▶ TASK DETAILS
In the records below, find the line containing "recoloured: morivol (green)" and print it and every line after it exactly, through the end. Skip pictures.

▶ DATA
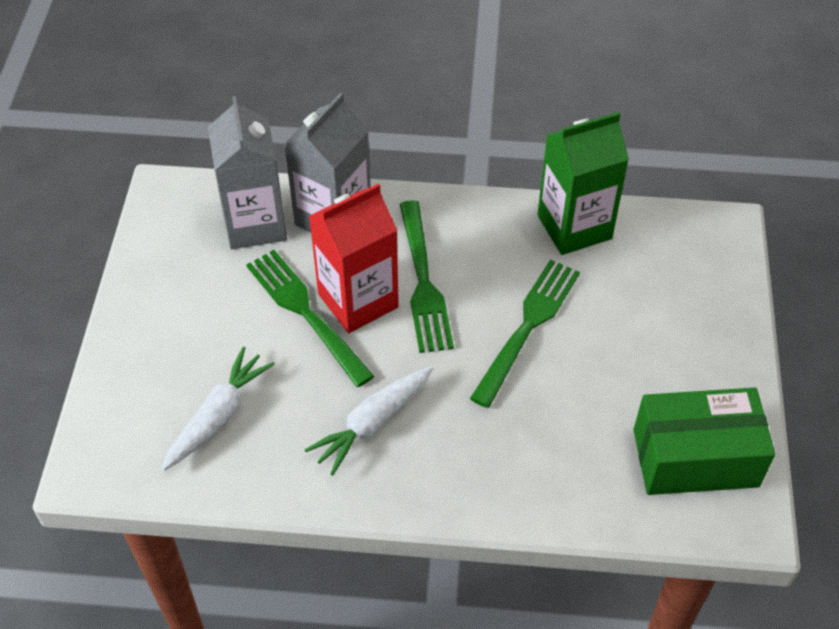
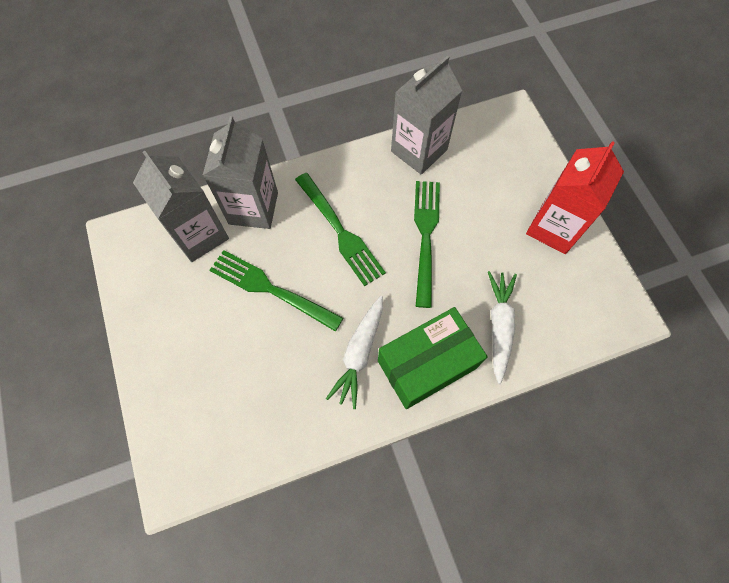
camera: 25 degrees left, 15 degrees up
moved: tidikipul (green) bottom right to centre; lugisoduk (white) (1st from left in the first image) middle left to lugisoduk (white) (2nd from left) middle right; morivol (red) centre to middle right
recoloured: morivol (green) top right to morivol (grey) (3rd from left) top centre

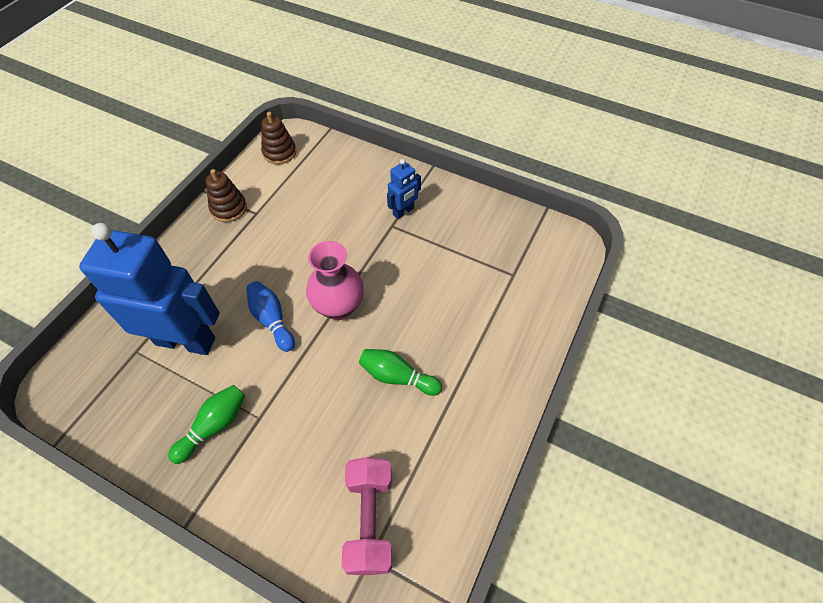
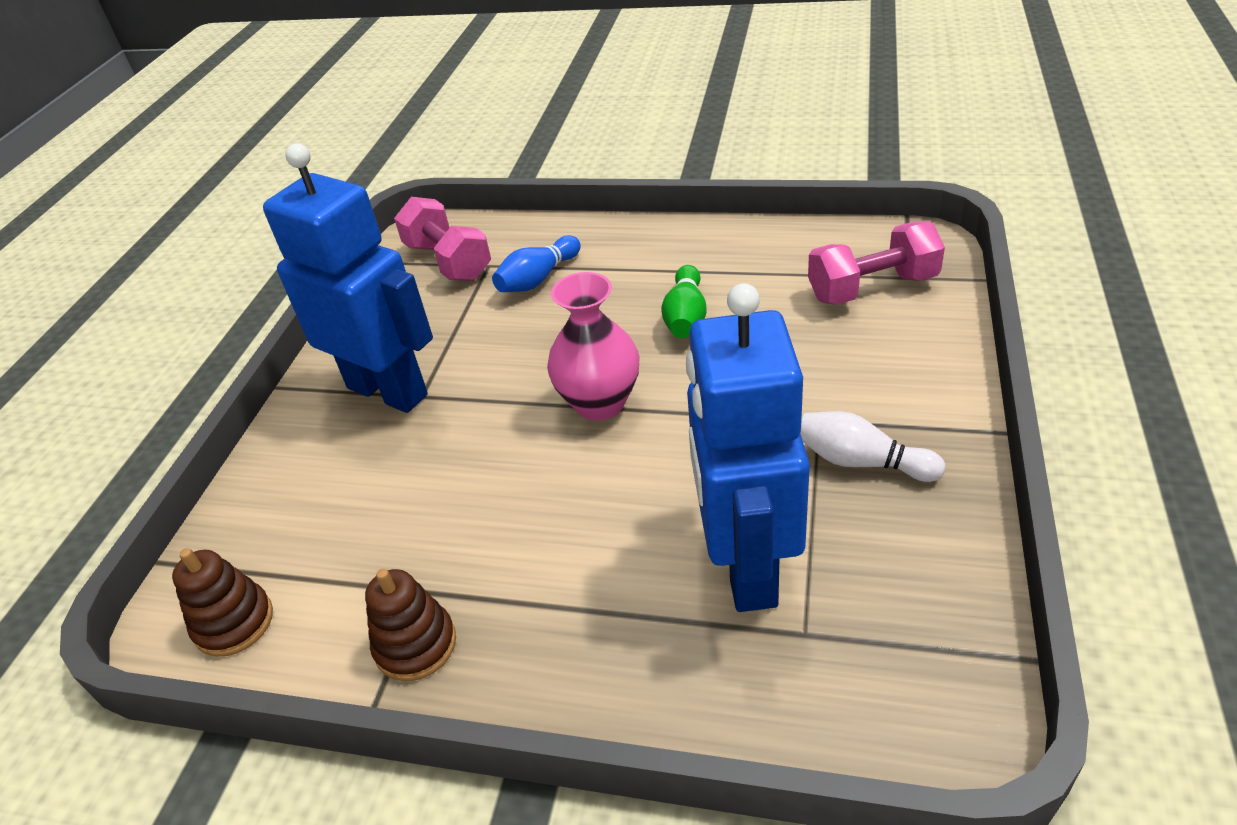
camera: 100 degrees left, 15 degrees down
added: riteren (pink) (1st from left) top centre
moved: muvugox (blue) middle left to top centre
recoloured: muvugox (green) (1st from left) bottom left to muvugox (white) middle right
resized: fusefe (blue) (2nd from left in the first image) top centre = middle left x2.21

▶ RESPONSE AREA
recoloured: morivol (green) top right to morivol (grey) (3rd from left) top centre

camera: 100 degrees left, 15 degrees down
added: riteren (pink) (1st from left) top centre
moved: muvugox (blue) middle left to top centre
recoloured: muvugox (green) (1st from left) bottom left to muvugox (white) middle right
resized: fusefe (blue) (2nd from left in the first image) top centre = middle left x2.21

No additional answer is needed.